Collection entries
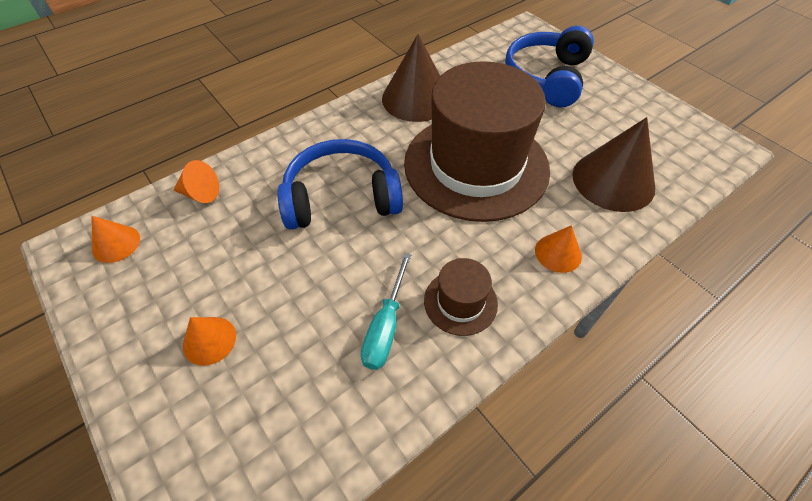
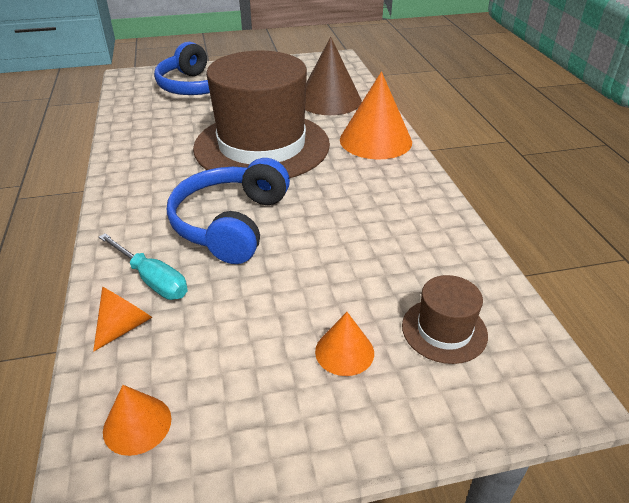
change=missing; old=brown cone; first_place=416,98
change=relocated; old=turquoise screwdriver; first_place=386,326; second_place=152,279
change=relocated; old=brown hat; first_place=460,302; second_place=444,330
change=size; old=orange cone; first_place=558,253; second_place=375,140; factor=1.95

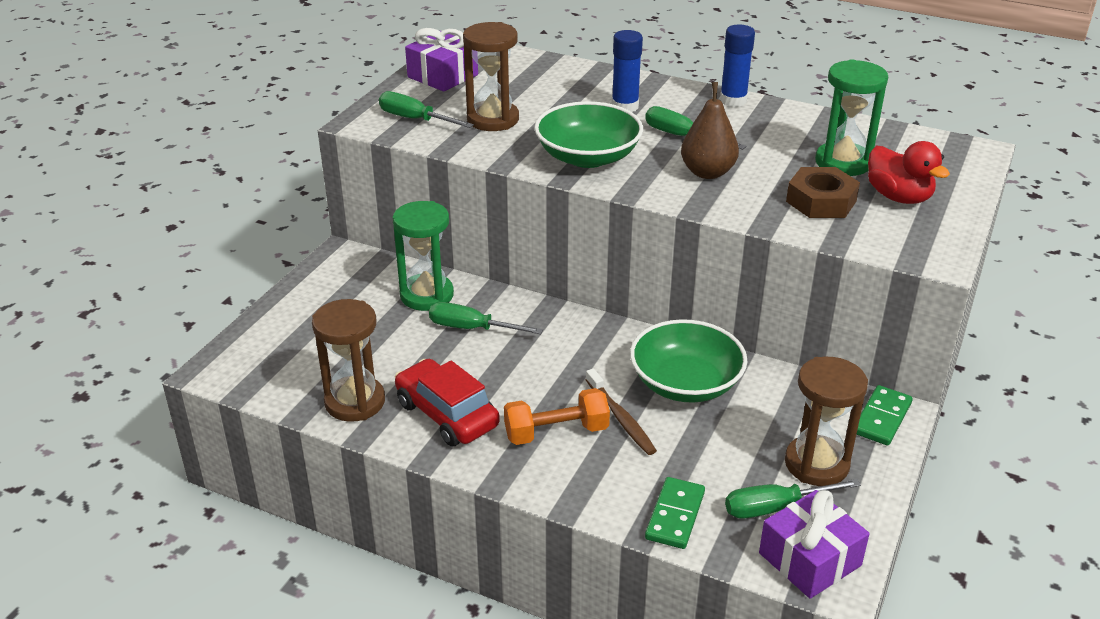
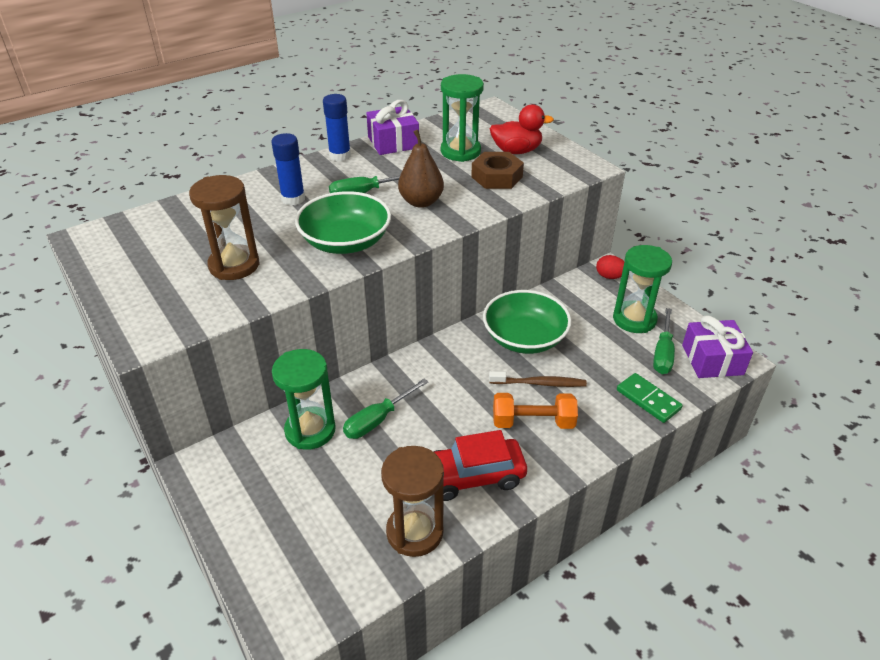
change=missing; old=green screwdriver; first_place=415,119
change=relocated; old=purple gift; first_place=443,76; second_place=393,142
change=exchanged; old=green domino; new=red egg; first_place=881,418; second_place=609,276
change=colour; old=brown hourglass; new=green hourglass; first_place=816,464; second_place=634,319
change=spun; old=orange dumbbell; first_place=556,432; second_place=533,422; degrees=75

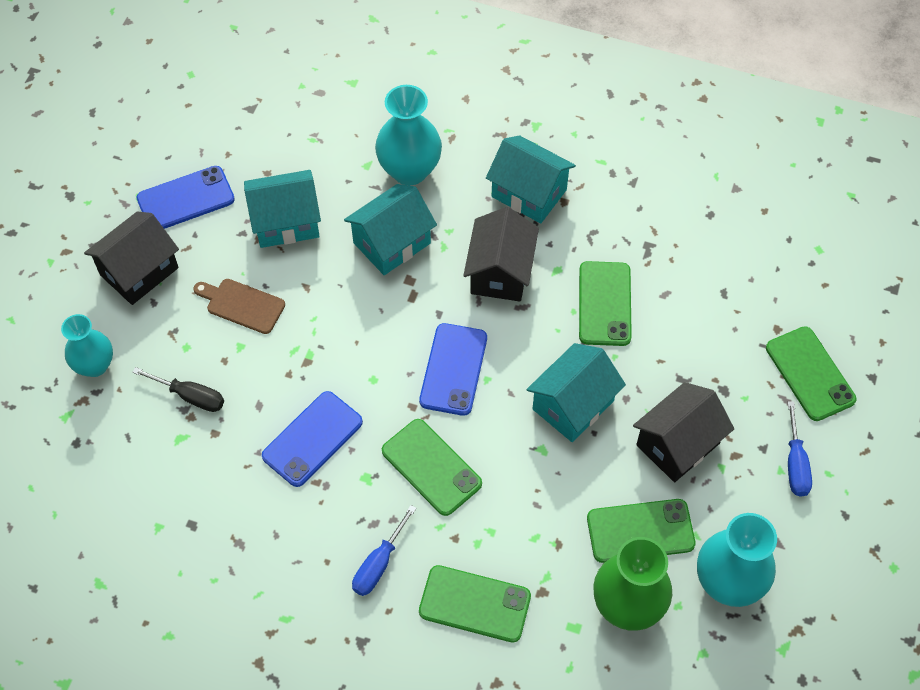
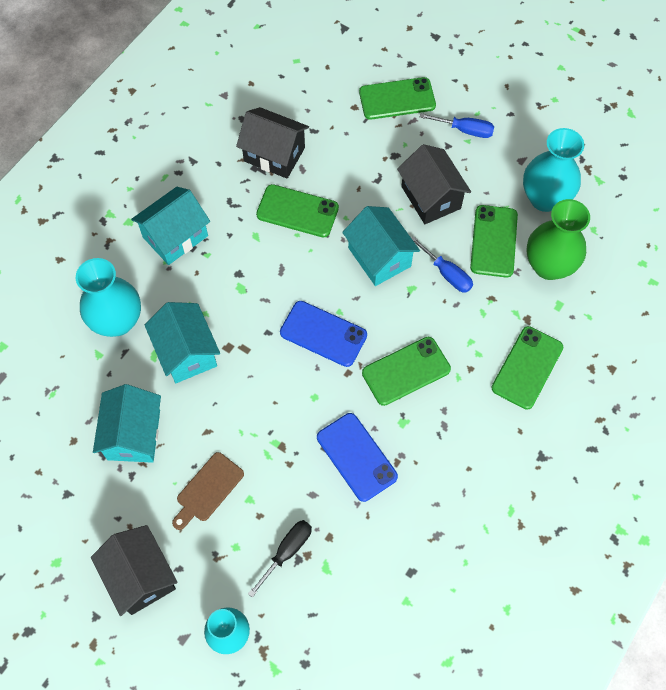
change=missing; old=blue phone; first_place=186,199
change=relocated; old=blue screwdriver; first_place=379,564; second_place=447,274
change=relocated; old=black house; first_place=500,272; second_place=274,154

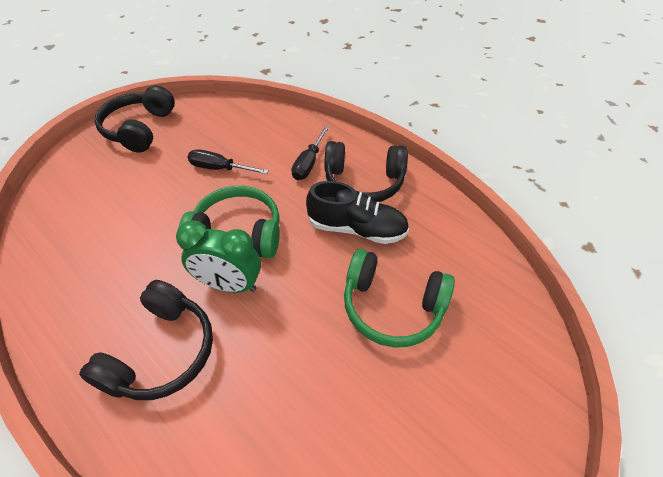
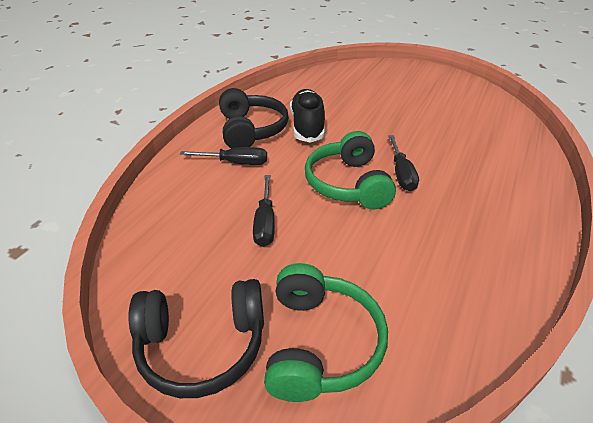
change=missing; old=black headphones; first_place=162,352
change=relocated; old=green headphones; first_place=392,307; second_place=320,343
change=exchanged; old=green clock; new=black screwdriver; first_place=229,284; second_place=401,174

§ **AIM OF THE TASK**: Omit the pictures and restate the rest of the records verbatim.

§ **TASK RESPONSE**:
change=missing; old=brown cone; first_place=416,98
change=relocated; old=turquoise screwdriver; first_place=386,326; second_place=152,279
change=relocated; old=brown hat; first_place=460,302; second_place=444,330
change=size; old=orange cone; first_place=558,253; second_place=375,140; factor=1.95

change=missing; old=green screwdriver; first_place=415,119
change=relocated; old=purple gift; first_place=443,76; second_place=393,142
change=exchanged; old=green domino; new=red egg; first_place=881,418; second_place=609,276
change=colour; old=brown hourglass; new=green hourglass; first_place=816,464; second_place=634,319
change=spun; old=orange dumbbell; first_place=556,432; second_place=533,422; degrees=75

change=missing; old=blue phone; first_place=186,199
change=relocated; old=blue screwdriver; first_place=379,564; second_place=447,274
change=relocated; old=black house; first_place=500,272; second_place=274,154

change=missing; old=black headphones; first_place=162,352
change=relocated; old=green headphones; first_place=392,307; second_place=320,343
change=exchanged; old=green clock; new=black screwdriver; first_place=229,284; second_place=401,174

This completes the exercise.